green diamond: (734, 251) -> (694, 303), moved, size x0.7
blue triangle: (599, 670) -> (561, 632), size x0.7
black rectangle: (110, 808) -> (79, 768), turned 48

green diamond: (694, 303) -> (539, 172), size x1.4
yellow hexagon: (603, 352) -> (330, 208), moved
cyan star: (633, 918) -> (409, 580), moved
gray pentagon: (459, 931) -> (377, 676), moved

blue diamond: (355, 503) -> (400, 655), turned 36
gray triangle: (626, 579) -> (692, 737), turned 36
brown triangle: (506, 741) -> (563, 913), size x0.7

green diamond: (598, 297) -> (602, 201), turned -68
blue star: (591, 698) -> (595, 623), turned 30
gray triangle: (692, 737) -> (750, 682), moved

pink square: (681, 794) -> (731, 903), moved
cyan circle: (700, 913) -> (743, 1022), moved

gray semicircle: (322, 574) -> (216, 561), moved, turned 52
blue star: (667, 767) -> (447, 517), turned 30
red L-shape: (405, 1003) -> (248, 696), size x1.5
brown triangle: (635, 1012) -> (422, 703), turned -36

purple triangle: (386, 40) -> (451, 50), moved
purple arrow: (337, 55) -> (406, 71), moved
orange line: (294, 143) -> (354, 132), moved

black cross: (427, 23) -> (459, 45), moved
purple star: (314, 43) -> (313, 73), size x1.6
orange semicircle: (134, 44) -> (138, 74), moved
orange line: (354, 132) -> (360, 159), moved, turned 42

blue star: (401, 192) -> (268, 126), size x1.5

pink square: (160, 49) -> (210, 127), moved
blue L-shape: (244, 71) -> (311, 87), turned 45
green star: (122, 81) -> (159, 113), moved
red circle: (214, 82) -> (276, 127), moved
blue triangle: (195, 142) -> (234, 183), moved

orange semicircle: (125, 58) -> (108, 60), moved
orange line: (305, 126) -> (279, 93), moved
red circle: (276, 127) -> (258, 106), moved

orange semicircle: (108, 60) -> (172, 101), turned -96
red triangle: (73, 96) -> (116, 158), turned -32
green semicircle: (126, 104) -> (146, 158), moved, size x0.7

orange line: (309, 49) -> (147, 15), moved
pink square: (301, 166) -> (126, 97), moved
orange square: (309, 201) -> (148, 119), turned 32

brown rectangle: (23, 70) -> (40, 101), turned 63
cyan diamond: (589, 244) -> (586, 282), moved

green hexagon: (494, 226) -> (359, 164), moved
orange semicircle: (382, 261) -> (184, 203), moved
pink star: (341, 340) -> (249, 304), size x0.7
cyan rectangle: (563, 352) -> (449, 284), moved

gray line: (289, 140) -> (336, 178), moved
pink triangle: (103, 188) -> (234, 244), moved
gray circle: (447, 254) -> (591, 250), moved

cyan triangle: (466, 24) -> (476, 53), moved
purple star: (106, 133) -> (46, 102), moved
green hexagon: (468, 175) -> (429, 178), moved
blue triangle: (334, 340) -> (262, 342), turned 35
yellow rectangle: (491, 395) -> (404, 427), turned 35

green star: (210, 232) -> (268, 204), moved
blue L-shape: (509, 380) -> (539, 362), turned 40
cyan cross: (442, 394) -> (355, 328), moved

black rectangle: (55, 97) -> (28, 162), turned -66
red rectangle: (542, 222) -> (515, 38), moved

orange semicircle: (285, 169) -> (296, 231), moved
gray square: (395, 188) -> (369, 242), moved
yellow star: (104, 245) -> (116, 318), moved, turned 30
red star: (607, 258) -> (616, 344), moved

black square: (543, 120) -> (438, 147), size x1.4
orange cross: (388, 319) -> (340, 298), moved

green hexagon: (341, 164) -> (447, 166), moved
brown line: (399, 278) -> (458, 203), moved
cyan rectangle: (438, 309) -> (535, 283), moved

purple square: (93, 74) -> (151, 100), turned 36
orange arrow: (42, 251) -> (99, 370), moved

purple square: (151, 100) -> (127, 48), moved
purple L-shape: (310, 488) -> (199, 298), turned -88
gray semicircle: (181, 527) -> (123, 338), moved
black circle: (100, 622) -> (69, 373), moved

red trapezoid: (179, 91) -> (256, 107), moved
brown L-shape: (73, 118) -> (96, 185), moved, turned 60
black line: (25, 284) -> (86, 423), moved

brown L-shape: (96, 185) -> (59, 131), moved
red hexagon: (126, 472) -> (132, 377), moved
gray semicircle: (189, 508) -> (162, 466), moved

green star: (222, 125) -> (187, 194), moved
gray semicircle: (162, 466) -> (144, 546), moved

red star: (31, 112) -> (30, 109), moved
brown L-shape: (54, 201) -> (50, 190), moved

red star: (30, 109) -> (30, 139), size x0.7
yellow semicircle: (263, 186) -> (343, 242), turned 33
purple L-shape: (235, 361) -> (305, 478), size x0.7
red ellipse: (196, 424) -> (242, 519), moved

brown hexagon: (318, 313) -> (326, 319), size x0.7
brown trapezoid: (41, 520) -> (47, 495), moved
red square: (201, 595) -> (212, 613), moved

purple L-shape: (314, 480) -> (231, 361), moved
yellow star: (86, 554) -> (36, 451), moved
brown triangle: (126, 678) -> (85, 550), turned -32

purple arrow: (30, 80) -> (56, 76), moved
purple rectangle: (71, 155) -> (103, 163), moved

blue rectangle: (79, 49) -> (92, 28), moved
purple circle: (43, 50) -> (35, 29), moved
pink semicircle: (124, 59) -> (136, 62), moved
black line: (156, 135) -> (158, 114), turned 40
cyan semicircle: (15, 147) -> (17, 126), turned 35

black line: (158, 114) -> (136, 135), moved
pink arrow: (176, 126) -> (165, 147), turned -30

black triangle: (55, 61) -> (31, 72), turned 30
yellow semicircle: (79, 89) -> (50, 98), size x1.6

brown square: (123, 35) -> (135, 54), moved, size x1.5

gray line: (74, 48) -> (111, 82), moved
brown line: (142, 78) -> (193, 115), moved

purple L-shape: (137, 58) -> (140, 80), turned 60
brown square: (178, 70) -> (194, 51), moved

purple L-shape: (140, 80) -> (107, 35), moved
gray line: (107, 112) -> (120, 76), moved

____

What to produce
Your task is to restate, word for word, only those lines above that fall between the line holding "red star: (30, 109) -> (30, 139), size x0.7" and the line holding "brown hexagon: (318, 313)", inclusive.

Result
red star: (30, 109) -> (30, 139), size x0.7
yellow semicircle: (263, 186) -> (343, 242), turned 33
purple L-shape: (235, 361) -> (305, 478), size x0.7
red ellipse: (196, 424) -> (242, 519), moved

brown hexagon: (318, 313) -> (326, 319), size x0.7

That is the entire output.